__Work instructions__
Extract precisely the lines of the entries below, from the first line through the line containing "R208: 1.5k (N5, VS) -> 39k (N5, VS)".

__The input__
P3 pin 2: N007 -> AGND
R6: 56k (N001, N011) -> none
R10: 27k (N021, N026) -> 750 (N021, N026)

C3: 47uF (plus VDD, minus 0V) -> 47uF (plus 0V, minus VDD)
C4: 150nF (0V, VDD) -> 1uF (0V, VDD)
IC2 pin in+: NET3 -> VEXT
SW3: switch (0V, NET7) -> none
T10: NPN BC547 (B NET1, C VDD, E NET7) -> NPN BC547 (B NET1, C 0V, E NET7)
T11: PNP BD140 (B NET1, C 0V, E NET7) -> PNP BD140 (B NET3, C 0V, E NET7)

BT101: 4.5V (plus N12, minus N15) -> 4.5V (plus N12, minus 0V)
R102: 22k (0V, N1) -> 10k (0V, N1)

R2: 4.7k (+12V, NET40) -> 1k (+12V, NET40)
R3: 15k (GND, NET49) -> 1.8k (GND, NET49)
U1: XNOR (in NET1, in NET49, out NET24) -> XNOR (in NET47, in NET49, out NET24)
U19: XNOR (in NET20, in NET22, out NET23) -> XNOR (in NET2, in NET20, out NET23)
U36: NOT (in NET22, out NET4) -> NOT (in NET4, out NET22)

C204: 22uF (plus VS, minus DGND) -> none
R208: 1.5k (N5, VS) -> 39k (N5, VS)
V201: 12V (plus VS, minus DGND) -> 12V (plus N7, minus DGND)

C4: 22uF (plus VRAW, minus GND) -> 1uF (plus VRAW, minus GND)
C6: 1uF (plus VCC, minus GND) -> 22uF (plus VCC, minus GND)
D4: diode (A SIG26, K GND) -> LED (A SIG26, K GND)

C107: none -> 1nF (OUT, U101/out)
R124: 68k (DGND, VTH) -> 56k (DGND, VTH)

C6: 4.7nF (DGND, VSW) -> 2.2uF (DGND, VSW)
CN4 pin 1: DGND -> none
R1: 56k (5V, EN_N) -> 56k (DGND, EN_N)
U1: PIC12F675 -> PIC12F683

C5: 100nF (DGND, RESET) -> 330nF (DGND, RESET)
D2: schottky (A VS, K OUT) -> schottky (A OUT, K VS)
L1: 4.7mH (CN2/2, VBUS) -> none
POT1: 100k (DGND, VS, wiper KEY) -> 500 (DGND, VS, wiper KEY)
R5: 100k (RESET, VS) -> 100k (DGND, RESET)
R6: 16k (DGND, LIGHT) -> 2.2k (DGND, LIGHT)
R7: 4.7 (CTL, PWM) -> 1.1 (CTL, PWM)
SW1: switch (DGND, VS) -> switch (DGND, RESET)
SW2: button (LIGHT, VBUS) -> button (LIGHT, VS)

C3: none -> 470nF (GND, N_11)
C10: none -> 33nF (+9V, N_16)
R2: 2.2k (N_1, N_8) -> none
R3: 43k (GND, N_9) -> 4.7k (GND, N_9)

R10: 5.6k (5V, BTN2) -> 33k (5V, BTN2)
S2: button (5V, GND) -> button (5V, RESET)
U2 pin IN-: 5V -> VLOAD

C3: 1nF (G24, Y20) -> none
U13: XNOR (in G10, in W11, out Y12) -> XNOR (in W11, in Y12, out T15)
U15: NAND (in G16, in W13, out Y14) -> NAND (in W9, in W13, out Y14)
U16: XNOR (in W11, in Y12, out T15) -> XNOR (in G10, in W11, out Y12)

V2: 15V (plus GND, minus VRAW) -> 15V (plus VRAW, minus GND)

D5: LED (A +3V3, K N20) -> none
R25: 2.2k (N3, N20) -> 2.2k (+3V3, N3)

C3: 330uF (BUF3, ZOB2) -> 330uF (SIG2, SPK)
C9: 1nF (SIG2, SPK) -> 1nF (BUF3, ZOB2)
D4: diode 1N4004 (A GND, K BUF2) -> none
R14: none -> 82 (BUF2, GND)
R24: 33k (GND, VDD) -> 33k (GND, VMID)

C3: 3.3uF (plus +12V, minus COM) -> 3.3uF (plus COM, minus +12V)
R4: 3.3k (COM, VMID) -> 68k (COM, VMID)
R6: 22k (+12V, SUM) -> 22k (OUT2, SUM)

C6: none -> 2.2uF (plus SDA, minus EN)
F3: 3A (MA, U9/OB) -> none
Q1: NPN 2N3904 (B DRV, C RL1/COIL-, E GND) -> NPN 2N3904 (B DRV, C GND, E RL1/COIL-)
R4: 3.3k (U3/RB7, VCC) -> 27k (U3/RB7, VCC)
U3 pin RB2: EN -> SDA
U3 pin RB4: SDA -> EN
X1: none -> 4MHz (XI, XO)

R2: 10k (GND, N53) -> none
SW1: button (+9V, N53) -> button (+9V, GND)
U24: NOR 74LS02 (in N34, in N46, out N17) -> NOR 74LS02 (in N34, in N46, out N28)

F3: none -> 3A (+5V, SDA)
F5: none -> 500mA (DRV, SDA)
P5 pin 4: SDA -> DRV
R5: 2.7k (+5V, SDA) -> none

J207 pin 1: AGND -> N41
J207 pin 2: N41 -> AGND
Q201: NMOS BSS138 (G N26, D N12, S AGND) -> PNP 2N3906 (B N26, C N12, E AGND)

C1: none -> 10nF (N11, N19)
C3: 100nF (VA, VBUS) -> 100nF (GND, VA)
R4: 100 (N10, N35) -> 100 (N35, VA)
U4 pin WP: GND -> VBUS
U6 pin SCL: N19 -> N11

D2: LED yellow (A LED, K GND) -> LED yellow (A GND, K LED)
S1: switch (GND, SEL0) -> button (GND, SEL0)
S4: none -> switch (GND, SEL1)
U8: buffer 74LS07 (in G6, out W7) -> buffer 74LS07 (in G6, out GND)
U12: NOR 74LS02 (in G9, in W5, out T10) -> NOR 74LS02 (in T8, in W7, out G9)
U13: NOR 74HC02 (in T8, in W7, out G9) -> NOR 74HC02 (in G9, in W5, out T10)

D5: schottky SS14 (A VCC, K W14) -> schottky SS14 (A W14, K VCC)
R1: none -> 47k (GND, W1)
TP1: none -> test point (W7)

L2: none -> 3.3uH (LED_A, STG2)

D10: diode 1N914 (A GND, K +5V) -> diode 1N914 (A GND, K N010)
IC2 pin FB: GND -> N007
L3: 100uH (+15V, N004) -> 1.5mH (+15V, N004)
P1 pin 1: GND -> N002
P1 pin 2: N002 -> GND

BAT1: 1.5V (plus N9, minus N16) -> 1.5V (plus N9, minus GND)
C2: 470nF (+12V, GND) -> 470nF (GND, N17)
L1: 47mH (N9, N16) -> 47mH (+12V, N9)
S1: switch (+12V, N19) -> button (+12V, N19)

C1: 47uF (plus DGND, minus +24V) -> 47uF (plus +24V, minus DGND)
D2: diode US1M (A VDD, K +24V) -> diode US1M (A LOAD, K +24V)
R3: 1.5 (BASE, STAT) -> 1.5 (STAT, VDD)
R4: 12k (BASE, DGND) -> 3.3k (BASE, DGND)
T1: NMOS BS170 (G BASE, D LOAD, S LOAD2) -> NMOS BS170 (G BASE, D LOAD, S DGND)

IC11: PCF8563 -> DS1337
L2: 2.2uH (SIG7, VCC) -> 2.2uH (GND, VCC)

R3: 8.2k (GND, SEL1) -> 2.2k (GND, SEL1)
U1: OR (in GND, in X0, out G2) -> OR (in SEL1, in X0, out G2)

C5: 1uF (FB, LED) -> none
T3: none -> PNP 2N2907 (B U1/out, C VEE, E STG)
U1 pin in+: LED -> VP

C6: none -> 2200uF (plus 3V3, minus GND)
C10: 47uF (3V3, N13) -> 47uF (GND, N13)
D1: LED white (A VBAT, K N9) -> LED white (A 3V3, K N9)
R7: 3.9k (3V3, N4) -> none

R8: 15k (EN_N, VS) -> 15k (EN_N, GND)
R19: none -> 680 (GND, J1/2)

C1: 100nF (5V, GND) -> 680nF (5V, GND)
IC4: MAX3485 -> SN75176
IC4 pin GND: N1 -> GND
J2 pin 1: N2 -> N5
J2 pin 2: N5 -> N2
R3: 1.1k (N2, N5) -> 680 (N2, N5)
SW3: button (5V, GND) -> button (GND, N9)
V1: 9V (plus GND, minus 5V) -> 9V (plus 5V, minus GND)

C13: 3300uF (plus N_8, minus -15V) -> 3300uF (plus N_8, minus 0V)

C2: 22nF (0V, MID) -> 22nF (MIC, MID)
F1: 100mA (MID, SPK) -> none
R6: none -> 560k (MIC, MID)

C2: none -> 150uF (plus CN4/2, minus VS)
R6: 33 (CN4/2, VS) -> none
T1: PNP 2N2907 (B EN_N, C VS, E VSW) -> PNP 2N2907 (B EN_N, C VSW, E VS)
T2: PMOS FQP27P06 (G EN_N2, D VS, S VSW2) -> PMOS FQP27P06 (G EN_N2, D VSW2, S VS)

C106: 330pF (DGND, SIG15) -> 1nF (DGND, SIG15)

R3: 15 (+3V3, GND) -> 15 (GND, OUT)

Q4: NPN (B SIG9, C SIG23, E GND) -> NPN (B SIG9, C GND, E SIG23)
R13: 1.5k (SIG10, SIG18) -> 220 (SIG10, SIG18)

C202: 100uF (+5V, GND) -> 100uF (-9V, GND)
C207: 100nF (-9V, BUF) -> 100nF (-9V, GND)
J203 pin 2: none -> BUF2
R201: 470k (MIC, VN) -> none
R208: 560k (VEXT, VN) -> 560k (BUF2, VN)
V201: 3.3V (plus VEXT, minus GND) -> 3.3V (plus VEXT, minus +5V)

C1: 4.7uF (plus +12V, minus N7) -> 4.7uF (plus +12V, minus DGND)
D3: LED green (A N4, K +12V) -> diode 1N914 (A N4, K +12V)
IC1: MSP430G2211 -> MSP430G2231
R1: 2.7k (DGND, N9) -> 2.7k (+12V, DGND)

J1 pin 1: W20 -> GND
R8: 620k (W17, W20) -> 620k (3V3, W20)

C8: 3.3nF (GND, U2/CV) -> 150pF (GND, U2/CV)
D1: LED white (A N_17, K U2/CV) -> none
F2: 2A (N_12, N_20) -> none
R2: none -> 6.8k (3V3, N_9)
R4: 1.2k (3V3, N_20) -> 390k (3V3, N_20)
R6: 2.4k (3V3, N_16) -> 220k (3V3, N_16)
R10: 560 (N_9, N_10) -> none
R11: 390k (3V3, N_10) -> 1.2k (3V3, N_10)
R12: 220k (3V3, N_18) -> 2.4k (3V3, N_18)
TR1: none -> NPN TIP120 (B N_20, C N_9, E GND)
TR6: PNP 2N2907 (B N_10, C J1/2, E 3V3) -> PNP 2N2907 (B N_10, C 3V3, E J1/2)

__Solution to the exercise__
P3 pin 2: N007 -> AGND
R6: 56k (N001, N011) -> none
R10: 27k (N021, N026) -> 750 (N021, N026)

C3: 47uF (plus VDD, minus 0V) -> 47uF (plus 0V, minus VDD)
C4: 150nF (0V, VDD) -> 1uF (0V, VDD)
IC2 pin in+: NET3 -> VEXT
SW3: switch (0V, NET7) -> none
T10: NPN BC547 (B NET1, C VDD, E NET7) -> NPN BC547 (B NET1, C 0V, E NET7)
T11: PNP BD140 (B NET1, C 0V, E NET7) -> PNP BD140 (B NET3, C 0V, E NET7)

BT101: 4.5V (plus N12, minus N15) -> 4.5V (plus N12, minus 0V)
R102: 22k (0V, N1) -> 10k (0V, N1)

R2: 4.7k (+12V, NET40) -> 1k (+12V, NET40)
R3: 15k (GND, NET49) -> 1.8k (GND, NET49)
U1: XNOR (in NET1, in NET49, out NET24) -> XNOR (in NET47, in NET49, out NET24)
U19: XNOR (in NET20, in NET22, out NET23) -> XNOR (in NET2, in NET20, out NET23)
U36: NOT (in NET22, out NET4) -> NOT (in NET4, out NET22)

C204: 22uF (plus VS, minus DGND) -> none
R208: 1.5k (N5, VS) -> 39k (N5, VS)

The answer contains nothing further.